*** Opening Given information ***

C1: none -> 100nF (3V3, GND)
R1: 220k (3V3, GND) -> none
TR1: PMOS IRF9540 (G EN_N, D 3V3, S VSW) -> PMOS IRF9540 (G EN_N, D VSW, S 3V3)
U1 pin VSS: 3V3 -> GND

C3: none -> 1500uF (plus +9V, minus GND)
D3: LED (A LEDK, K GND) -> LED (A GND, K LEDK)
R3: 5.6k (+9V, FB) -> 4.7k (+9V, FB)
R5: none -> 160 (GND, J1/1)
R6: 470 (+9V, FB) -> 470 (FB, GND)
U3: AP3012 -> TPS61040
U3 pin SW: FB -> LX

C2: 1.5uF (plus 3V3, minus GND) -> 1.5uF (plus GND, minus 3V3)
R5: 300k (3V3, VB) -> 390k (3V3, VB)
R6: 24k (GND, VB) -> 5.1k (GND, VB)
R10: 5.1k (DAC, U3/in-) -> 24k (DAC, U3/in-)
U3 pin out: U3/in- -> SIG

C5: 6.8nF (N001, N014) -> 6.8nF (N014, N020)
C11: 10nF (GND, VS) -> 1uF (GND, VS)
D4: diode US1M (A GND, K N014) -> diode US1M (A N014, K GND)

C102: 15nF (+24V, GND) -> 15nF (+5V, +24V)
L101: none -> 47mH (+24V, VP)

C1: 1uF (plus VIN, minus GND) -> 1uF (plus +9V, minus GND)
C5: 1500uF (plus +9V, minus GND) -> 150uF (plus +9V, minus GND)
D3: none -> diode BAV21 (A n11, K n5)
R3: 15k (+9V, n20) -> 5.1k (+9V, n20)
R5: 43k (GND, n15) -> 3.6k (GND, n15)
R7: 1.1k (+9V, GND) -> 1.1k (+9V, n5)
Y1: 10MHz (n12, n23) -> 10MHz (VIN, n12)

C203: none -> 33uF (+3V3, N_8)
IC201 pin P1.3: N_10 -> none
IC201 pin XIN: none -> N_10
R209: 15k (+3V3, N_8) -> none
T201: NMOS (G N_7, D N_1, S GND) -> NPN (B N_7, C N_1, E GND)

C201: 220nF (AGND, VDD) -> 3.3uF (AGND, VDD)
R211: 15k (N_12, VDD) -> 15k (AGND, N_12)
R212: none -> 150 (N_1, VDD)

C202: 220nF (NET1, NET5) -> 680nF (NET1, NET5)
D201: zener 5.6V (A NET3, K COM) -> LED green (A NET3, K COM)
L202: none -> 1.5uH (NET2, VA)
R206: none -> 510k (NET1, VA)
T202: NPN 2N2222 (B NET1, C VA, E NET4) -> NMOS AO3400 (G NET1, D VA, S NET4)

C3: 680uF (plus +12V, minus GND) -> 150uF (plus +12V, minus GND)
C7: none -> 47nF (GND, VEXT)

*** Closing Given information ***

Task item:
Exactly as they appear, retype the lines from the start of the records through the line containing "C201: 220nF (AGND, VDD) -> 3.3uF (AGND, VDD)".

Written answer:
C1: none -> 100nF (3V3, GND)
R1: 220k (3V3, GND) -> none
TR1: PMOS IRF9540 (G EN_N, D 3V3, S VSW) -> PMOS IRF9540 (G EN_N, D VSW, S 3V3)
U1 pin VSS: 3V3 -> GND

C3: none -> 1500uF (plus +9V, minus GND)
D3: LED (A LEDK, K GND) -> LED (A GND, K LEDK)
R3: 5.6k (+9V, FB) -> 4.7k (+9V, FB)
R5: none -> 160 (GND, J1/1)
R6: 470 (+9V, FB) -> 470 (FB, GND)
U3: AP3012 -> TPS61040
U3 pin SW: FB -> LX

C2: 1.5uF (plus 3V3, minus GND) -> 1.5uF (plus GND, minus 3V3)
R5: 300k (3V3, VB) -> 390k (3V3, VB)
R6: 24k (GND, VB) -> 5.1k (GND, VB)
R10: 5.1k (DAC, U3/in-) -> 24k (DAC, U3/in-)
U3 pin out: U3/in- -> SIG

C5: 6.8nF (N001, N014) -> 6.8nF (N014, N020)
C11: 10nF (GND, VS) -> 1uF (GND, VS)
D4: diode US1M (A GND, K N014) -> diode US1M (A N014, K GND)

C102: 15nF (+24V, GND) -> 15nF (+5V, +24V)
L101: none -> 47mH (+24V, VP)

C1: 1uF (plus VIN, minus GND) -> 1uF (plus +9V, minus GND)
C5: 1500uF (plus +9V, minus GND) -> 150uF (plus +9V, minus GND)
D3: none -> diode BAV21 (A n11, K n5)
R3: 15k (+9V, n20) -> 5.1k (+9V, n20)
R5: 43k (GND, n15) -> 3.6k (GND, n15)
R7: 1.1k (+9V, GND) -> 1.1k (+9V, n5)
Y1: 10MHz (n12, n23) -> 10MHz (VIN, n12)

C203: none -> 33uF (+3V3, N_8)
IC201 pin P1.3: N_10 -> none
IC201 pin XIN: none -> N_10
R209: 15k (+3V3, N_8) -> none
T201: NMOS (G N_7, D N_1, S GND) -> NPN (B N_7, C N_1, E GND)

C201: 220nF (AGND, VDD) -> 3.3uF (AGND, VDD)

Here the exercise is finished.